WORK ITEM –
Below are the records; retype them exactly and omit each picture.

RECORDS FOR THE TASK –
____________
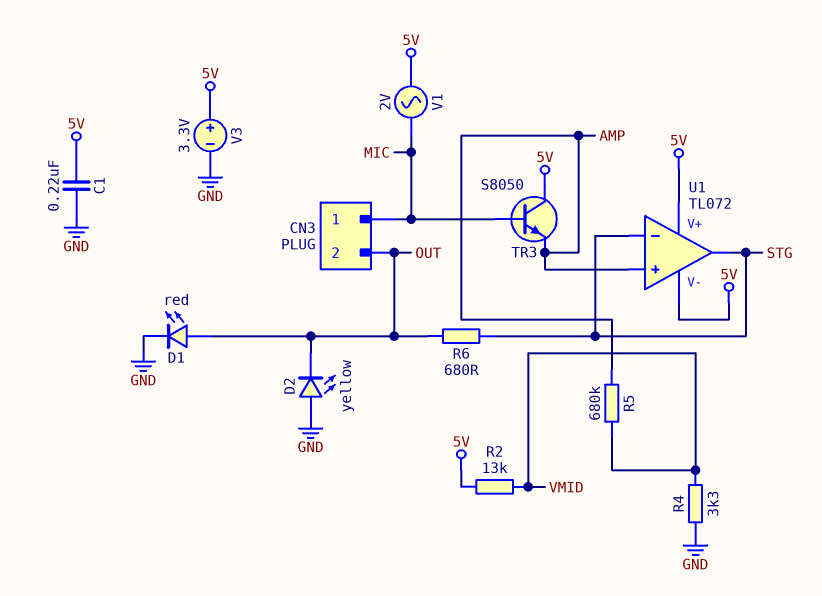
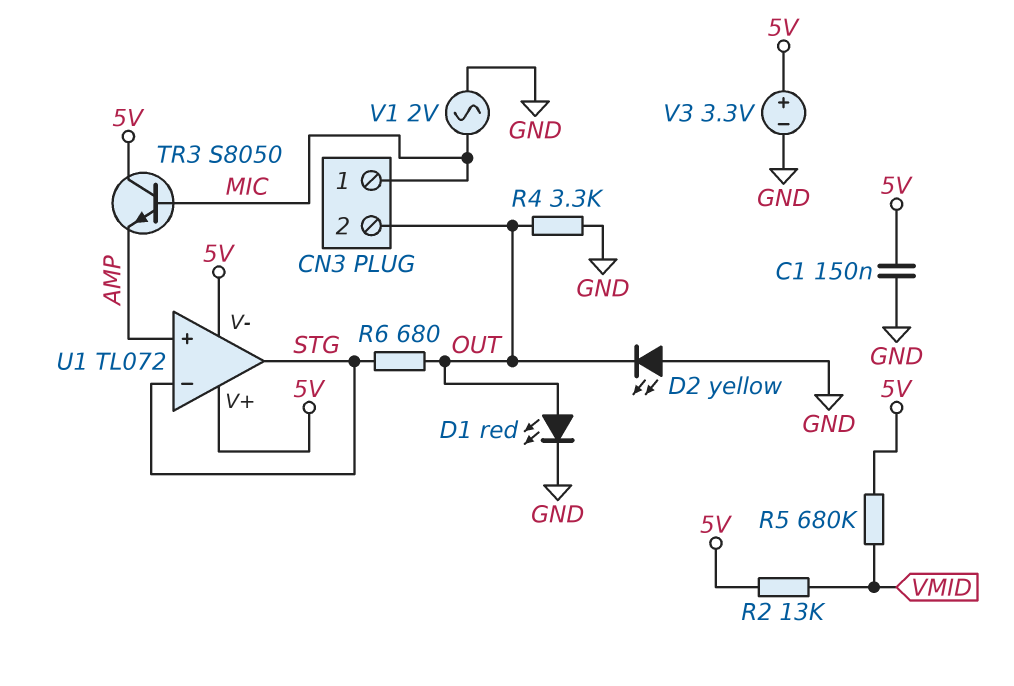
C1: 220nF (5V, GND) -> 150nF (5V, GND)
R4: 3.3k (GND, VMID) -> 3.3k (GND, OUT)
R5: 680k (AMP, VMID) -> 680k (5V, VMID)
V1: AC 2V (5V, MIC) -> AC 2V (GND, MIC)

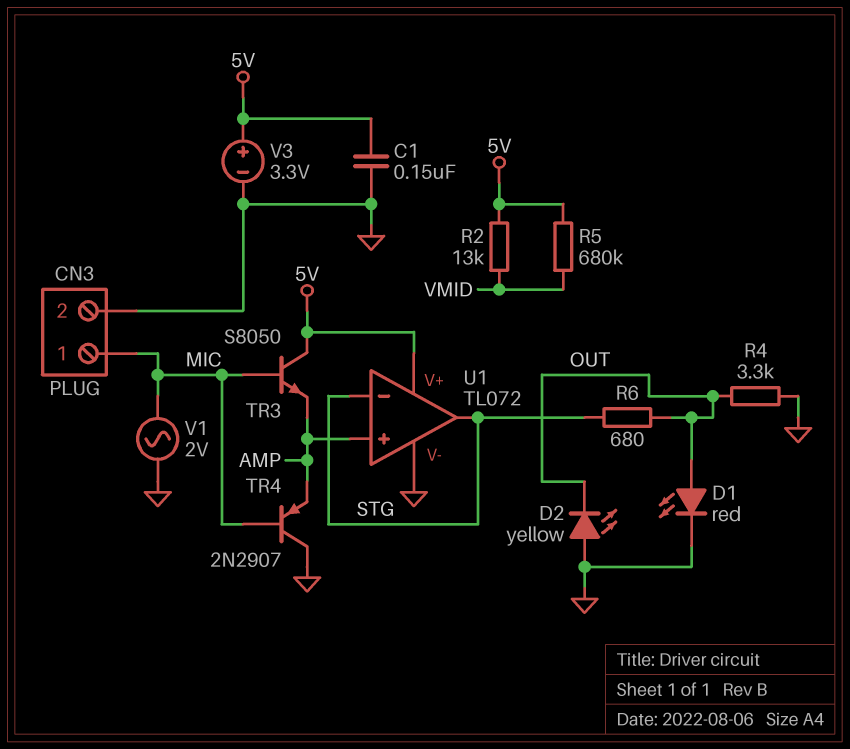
CN3 pin 2: OUT -> GND
TR4: none -> PNP 2N2907 (B MIC, C GND, E AMP)
U1 pin V-: 5V -> GND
____________
EXERCISE RESULT –
C1: 220nF (5V, GND) -> 150nF (5V, GND)
R4: 3.3k (GND, VMID) -> 3.3k (GND, OUT)
R5: 680k (AMP, VMID) -> 680k (5V, VMID)
V1: AC 2V (5V, MIC) -> AC 2V (GND, MIC)

CN3 pin 2: OUT -> GND
TR4: none -> PNP 2N2907 (B MIC, C GND, E AMP)
U1 pin V-: 5V -> GND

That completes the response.